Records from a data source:
┏━━

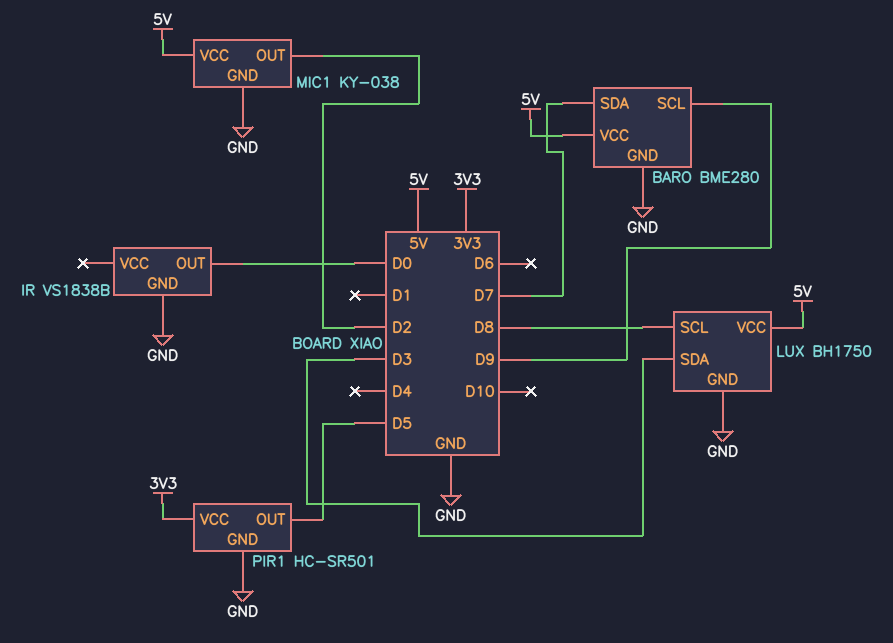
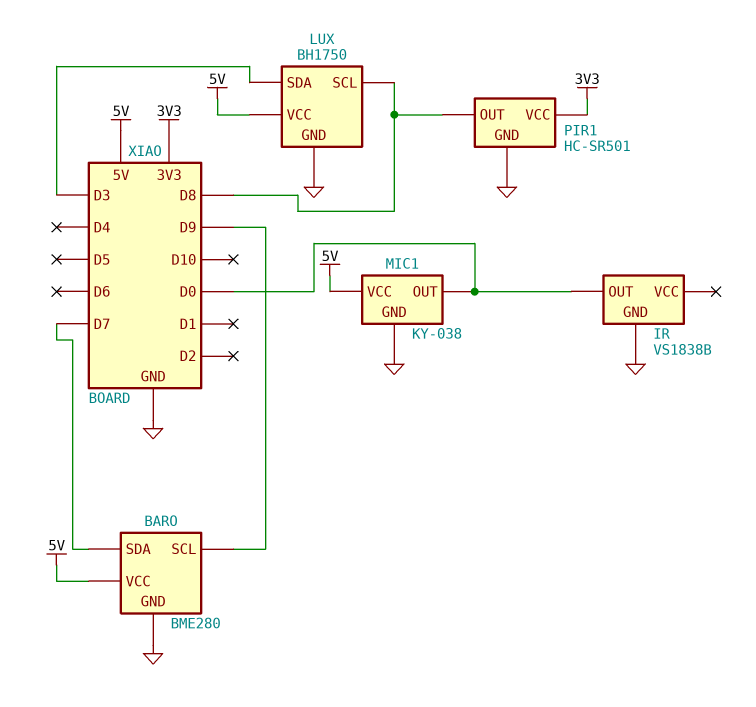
MIC1 pin OUT: D2 -> D0
PIR1 pin OUT: D5 -> D8

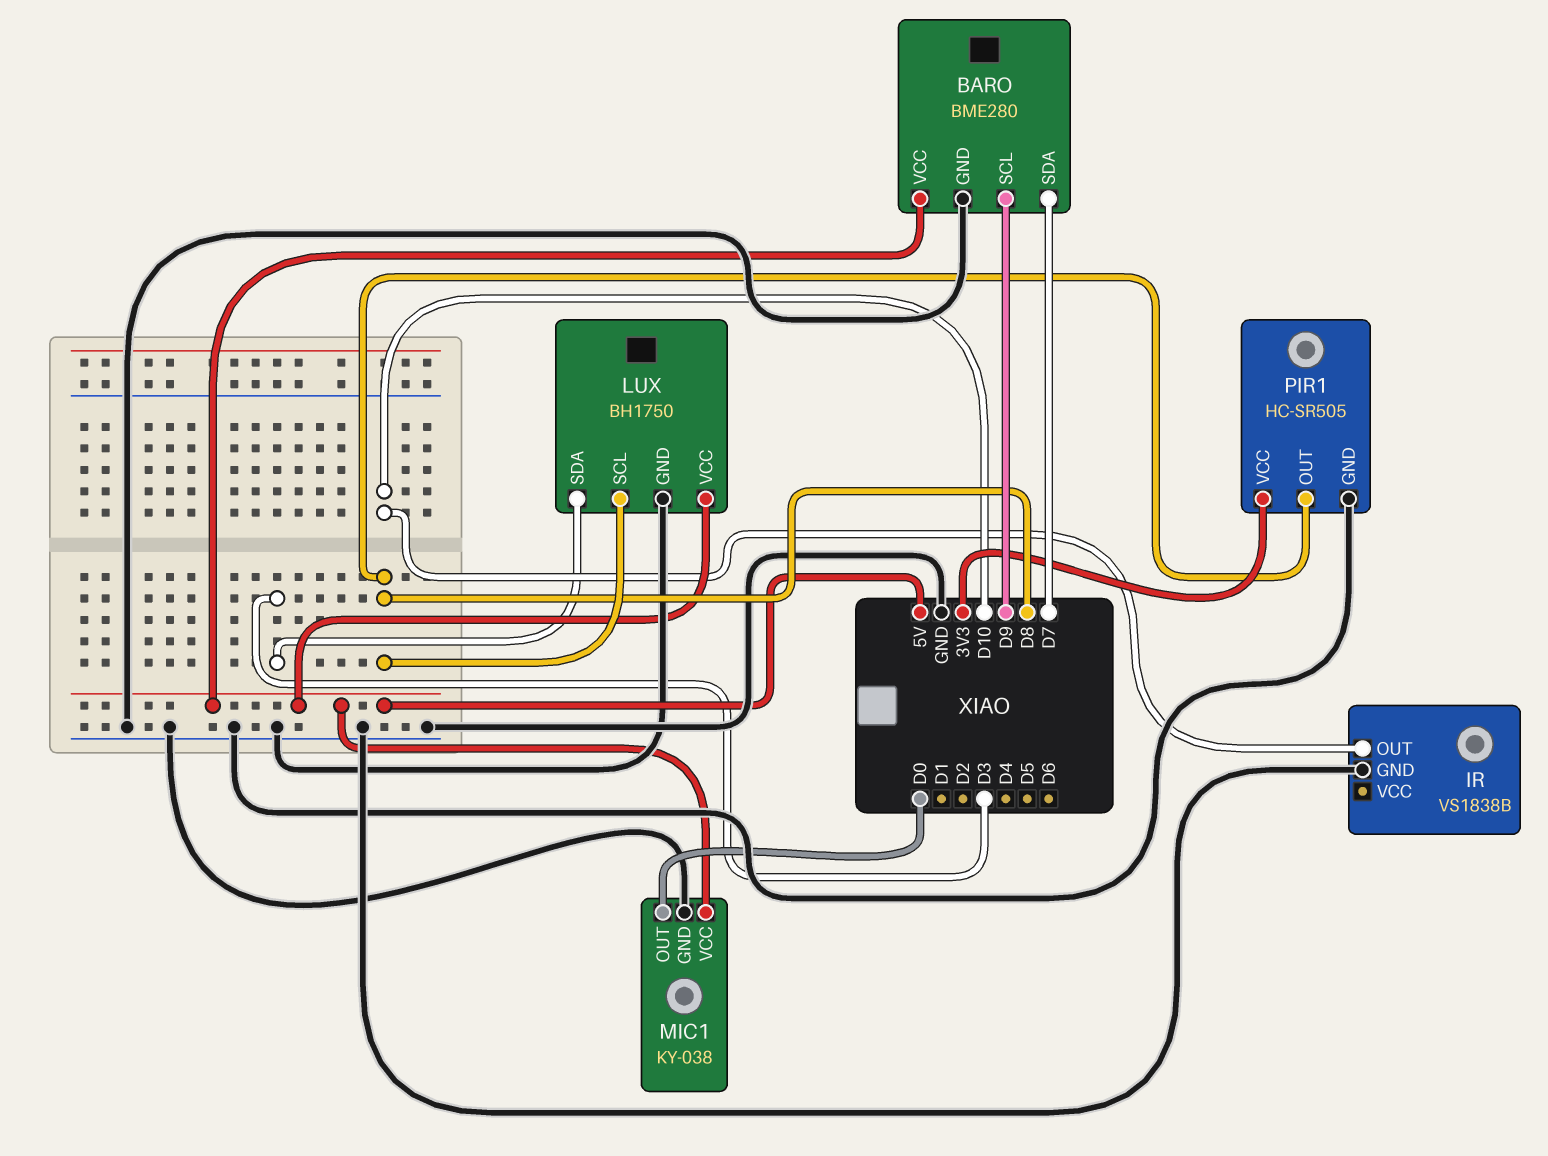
IR pin OUT: D0 -> D10
PIR1: HC-SR501 -> HC-SR505

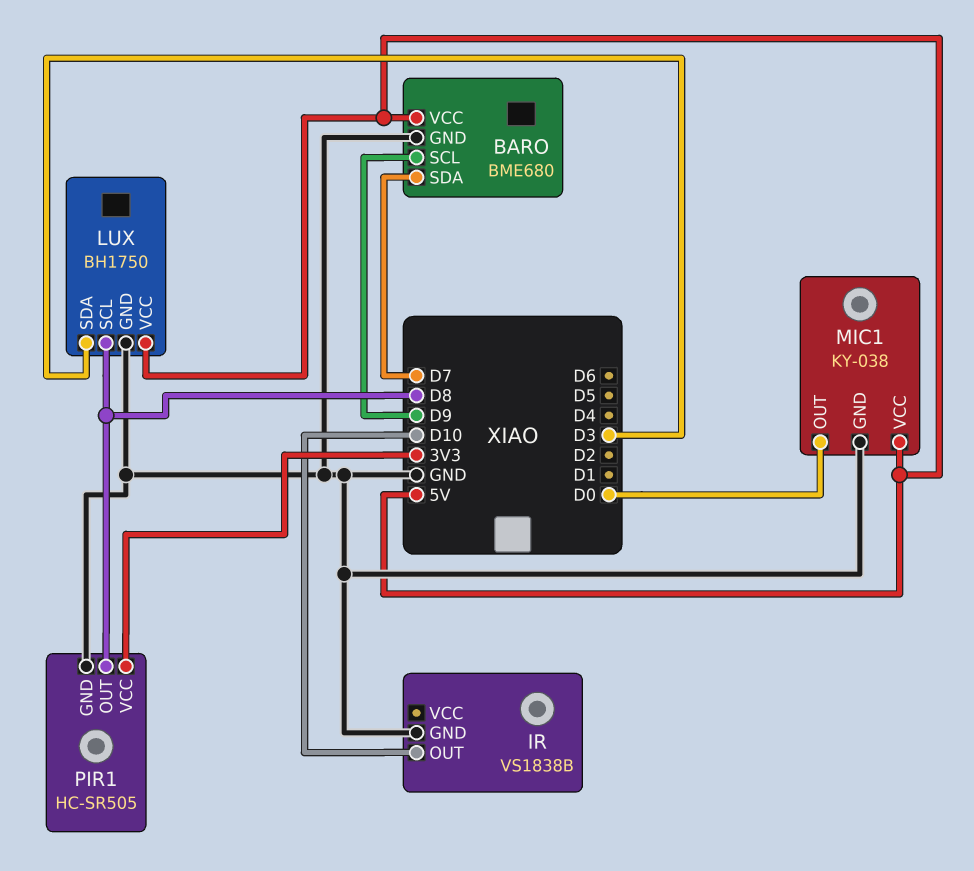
BARO: BME280 -> BME680

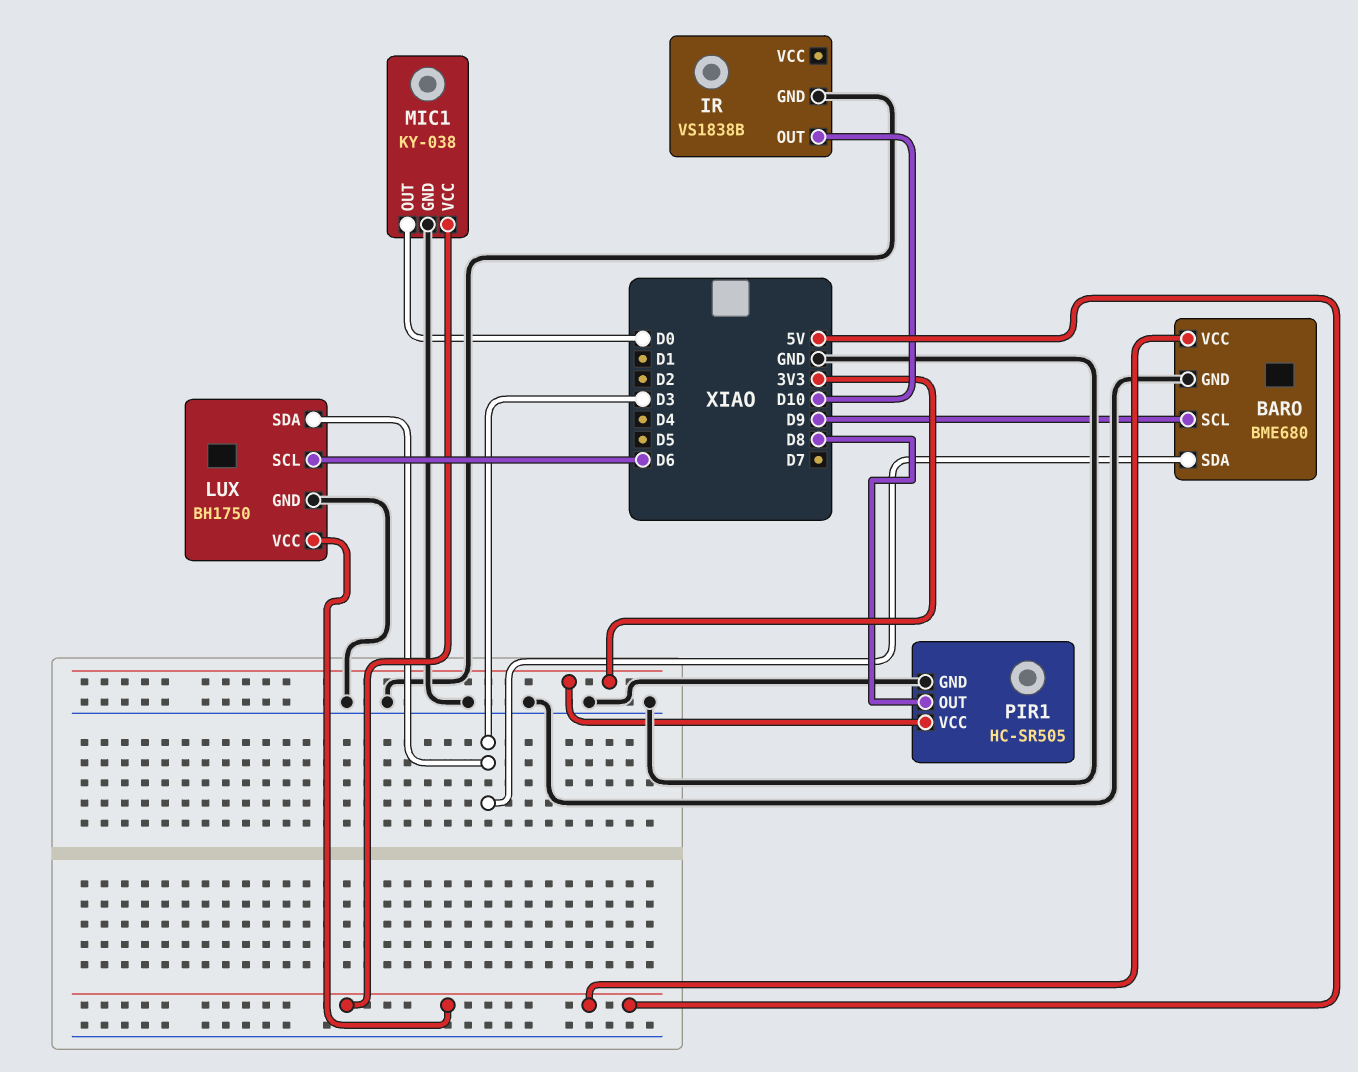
BARO pin SDA: D7 -> D3
LUX pin SCL: D8 -> D6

┗━━

▸ Task to complete
Only the lines from the one containing "BARO: BME280 -> BME680" through the last line of the records above should be repeated, exactly and without pictures.

▸ Written response
BARO: BME280 -> BME680

BARO pin SDA: D7 -> D3
LUX pin SCL: D8 -> D6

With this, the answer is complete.